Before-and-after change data
☆ ☆ ☆ ☆

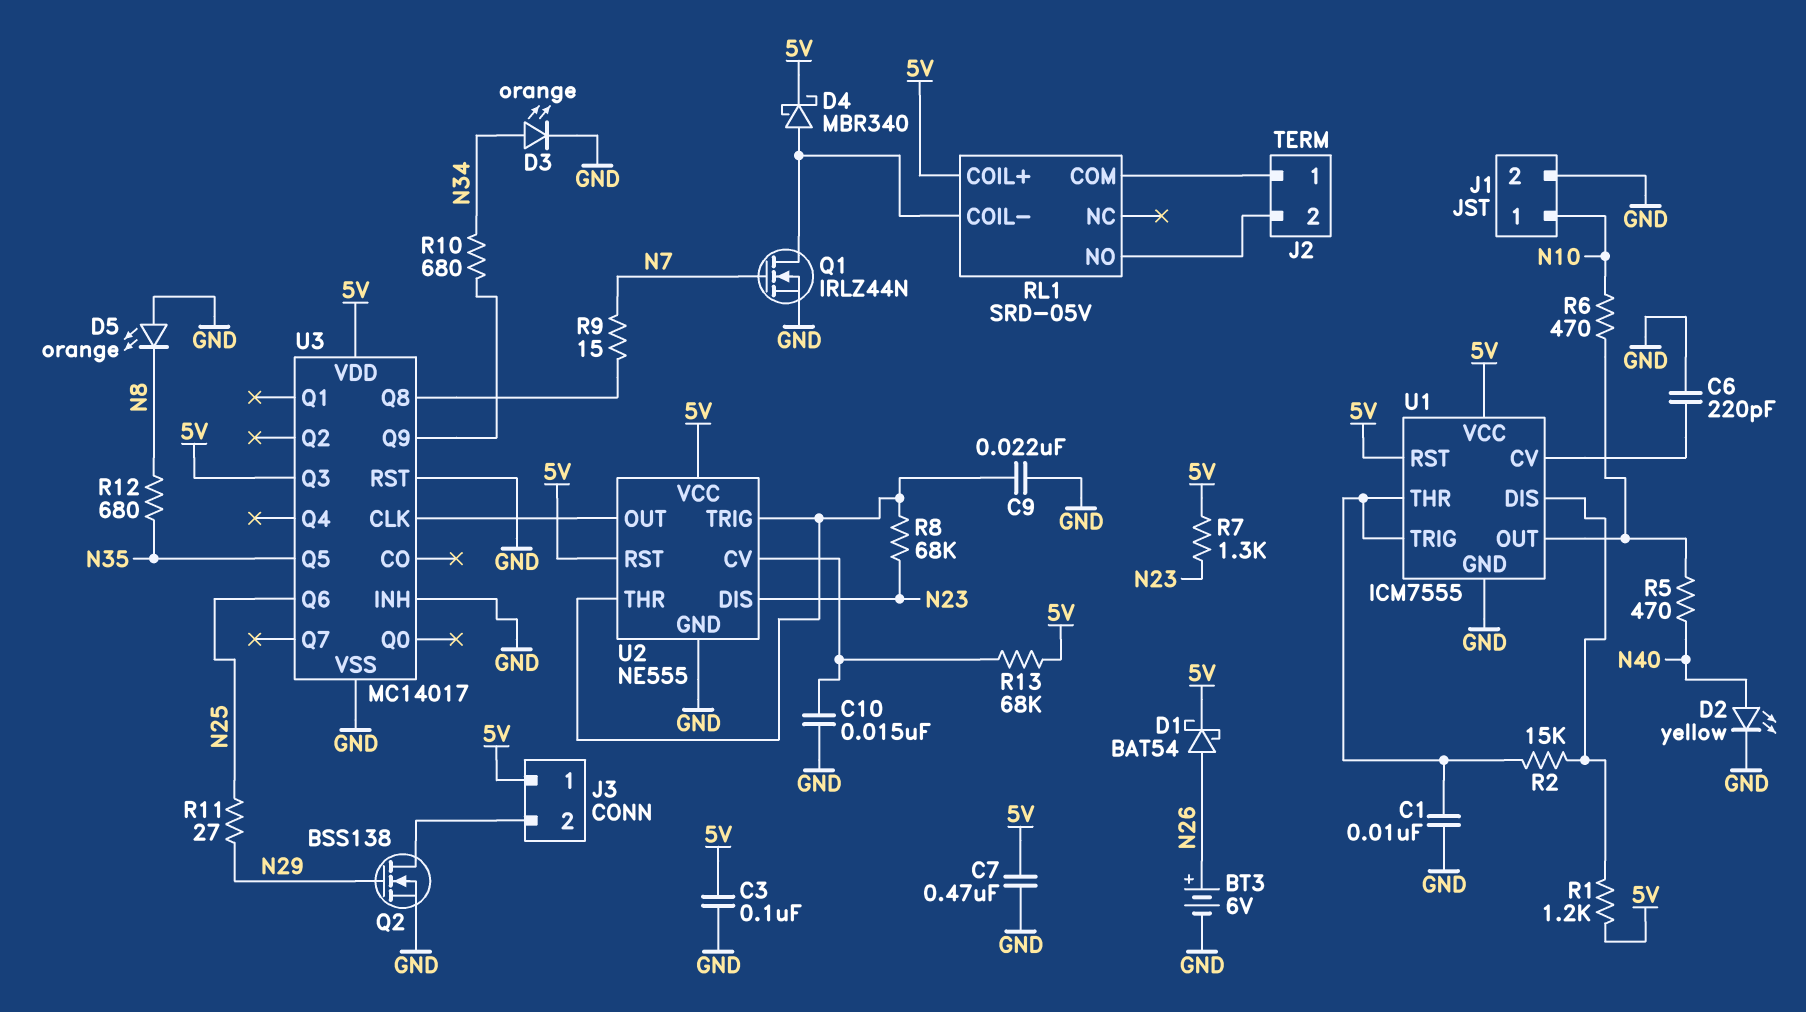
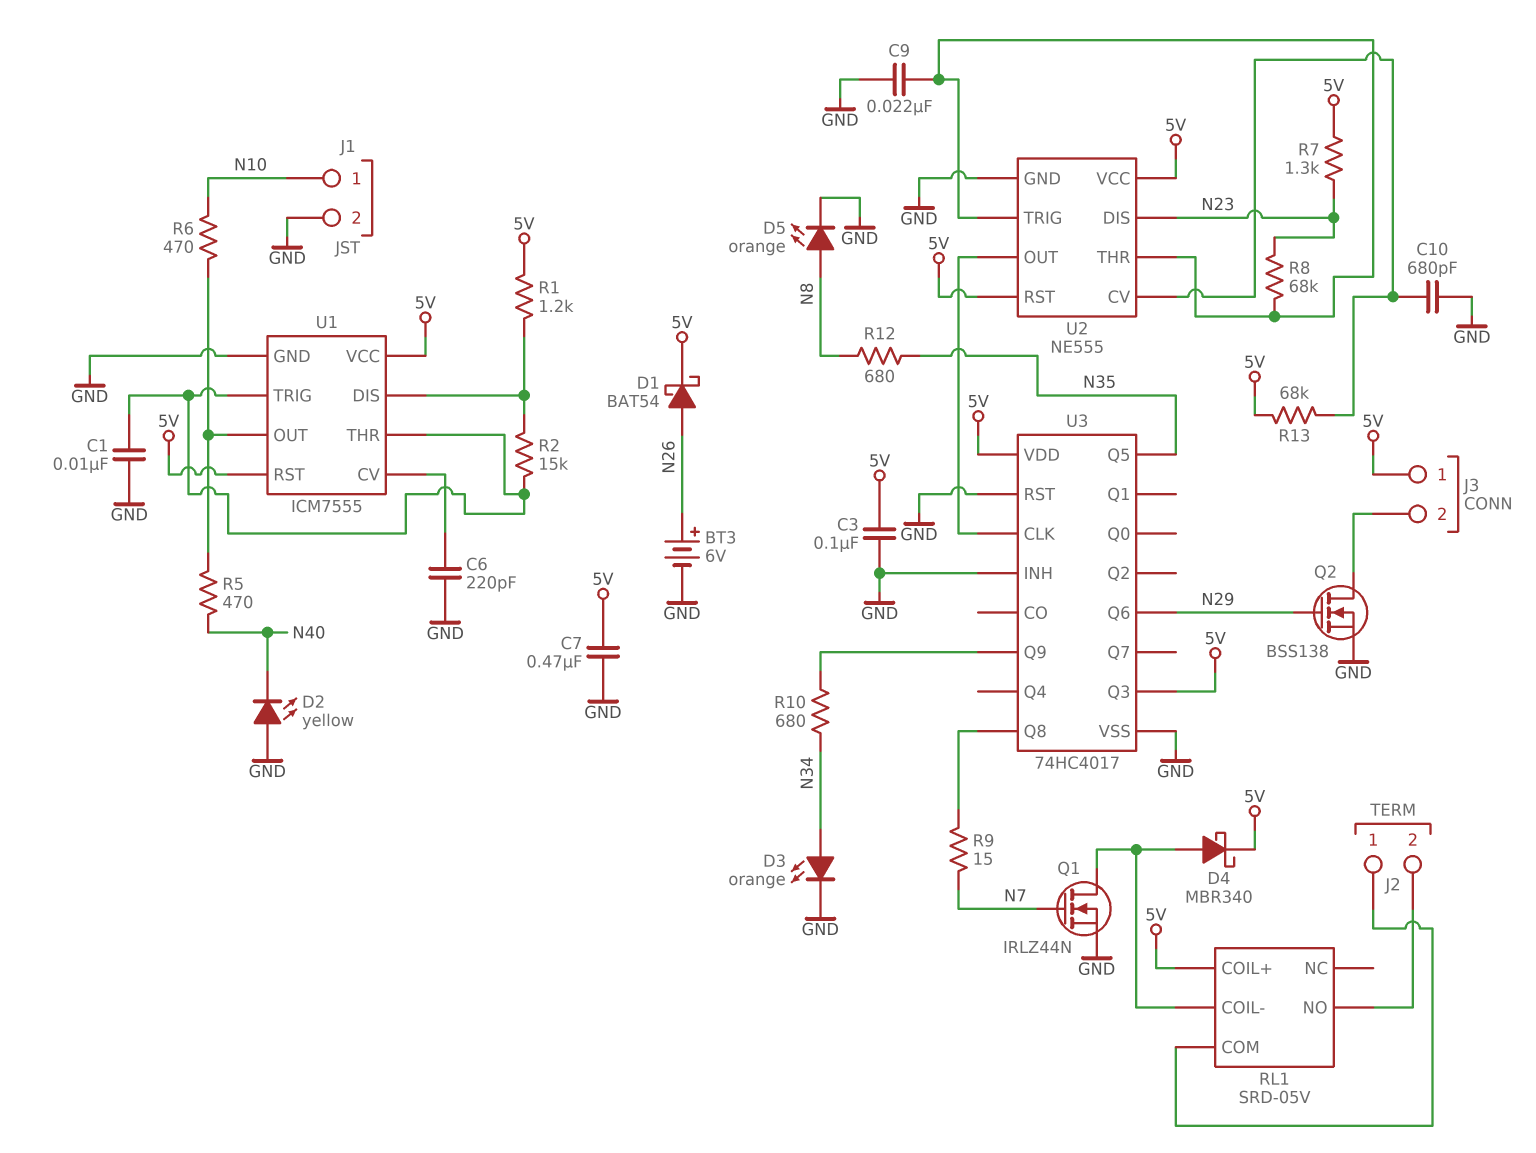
C10: 15nF (GND, U2/CV) -> 680pF (GND, U2/CV)
D2: LED yellow (A N40, K GND) -> LED yellow (A GND, K N40)
D5: LED orange (A GND, K N8) -> LED orange (A N8, K GND)
R11: 27 (N25, N29) -> none
U3: MC14017 -> 74HC4017
U3 pin Q6: N25 -> N29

☆ ☆ ☆ ☆

Exercise
Output a verbatim copy of all entries above; no pictures go in it.

Task response
C10: 15nF (GND, U2/CV) -> 680pF (GND, U2/CV)
D2: LED yellow (A N40, K GND) -> LED yellow (A GND, K N40)
D5: LED orange (A GND, K N8) -> LED orange (A N8, K GND)
R11: 27 (N25, N29) -> none
U3: MC14017 -> 74HC4017
U3 pin Q6: N25 -> N29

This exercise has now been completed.